About this exercise: Write out everything in the records exactly, apart from the pictures.
[Start of section]
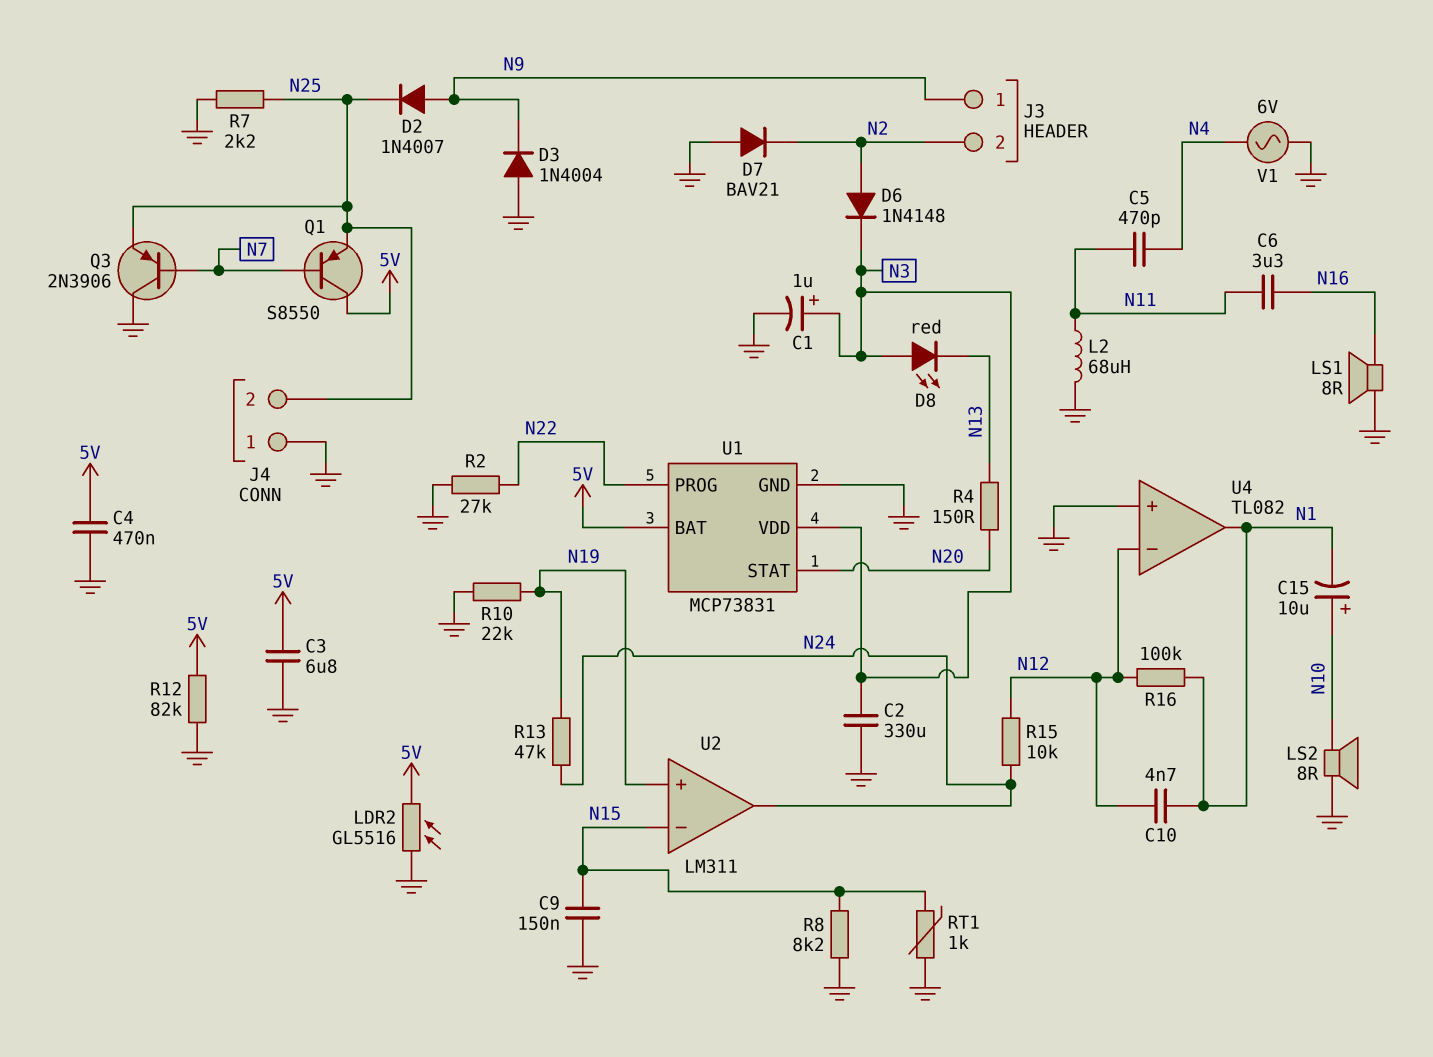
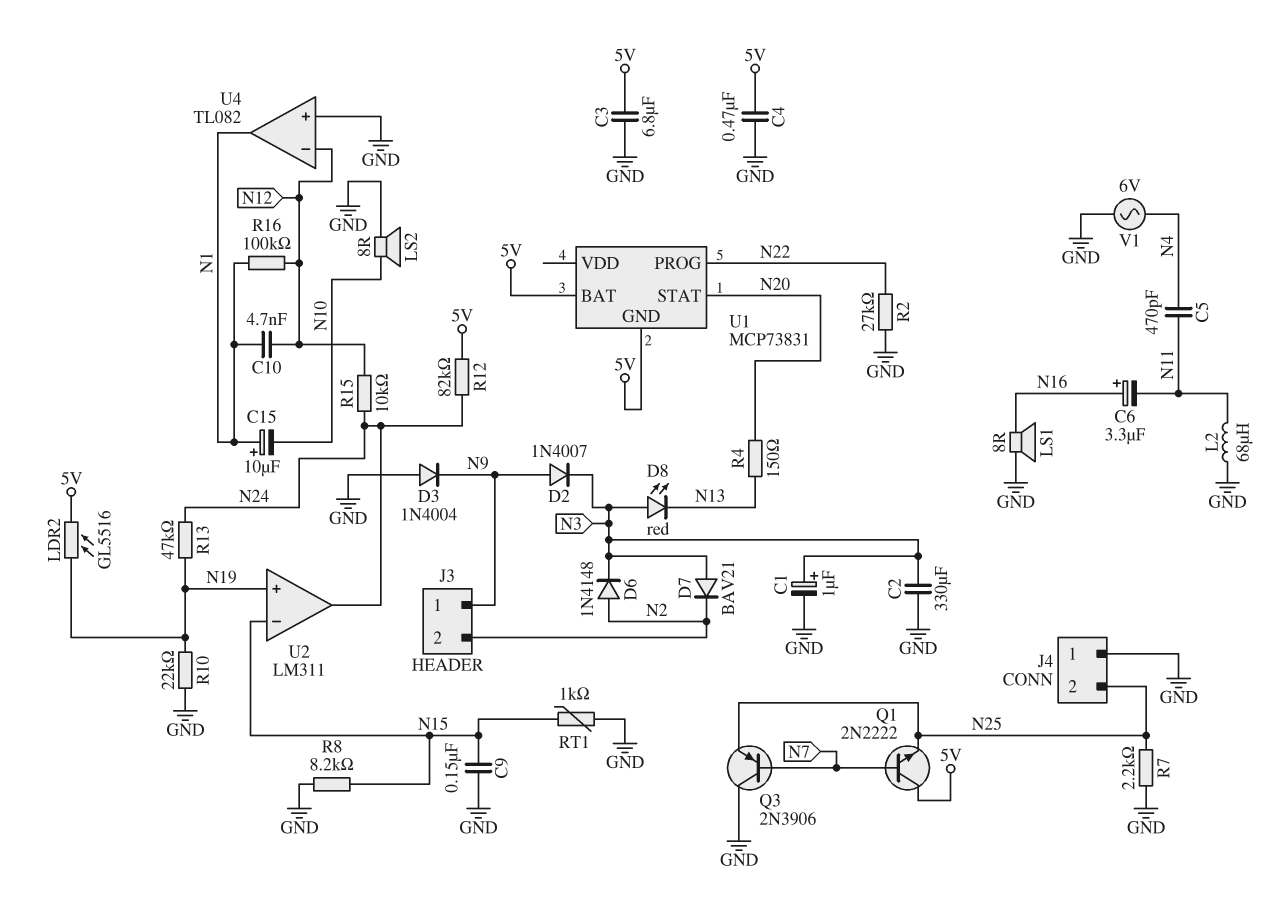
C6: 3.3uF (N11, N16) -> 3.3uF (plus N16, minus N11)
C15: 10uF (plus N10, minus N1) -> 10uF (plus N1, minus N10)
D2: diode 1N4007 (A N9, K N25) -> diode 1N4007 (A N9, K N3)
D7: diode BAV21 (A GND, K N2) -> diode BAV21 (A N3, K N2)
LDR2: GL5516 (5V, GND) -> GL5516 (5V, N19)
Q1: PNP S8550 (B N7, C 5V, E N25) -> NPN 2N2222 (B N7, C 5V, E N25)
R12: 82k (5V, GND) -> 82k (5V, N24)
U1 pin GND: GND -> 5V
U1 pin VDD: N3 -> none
[End of section]
Task response:
C6: 3.3uF (N11, N16) -> 3.3uF (plus N16, minus N11)
C15: 10uF (plus N10, minus N1) -> 10uF (plus N1, minus N10)
D2: diode 1N4007 (A N9, K N25) -> diode 1N4007 (A N9, K N3)
D7: diode BAV21 (A GND, K N2) -> diode BAV21 (A N3, K N2)
LDR2: GL5516 (5V, GND) -> GL5516 (5V, N19)
Q1: PNP S8550 (B N7, C 5V, E N25) -> NPN 2N2222 (B N7, C 5V, E N25)
R12: 82k (5V, GND) -> 82k (5V, N24)
U1 pin GND: GND -> 5V
U1 pin VDD: N3 -> none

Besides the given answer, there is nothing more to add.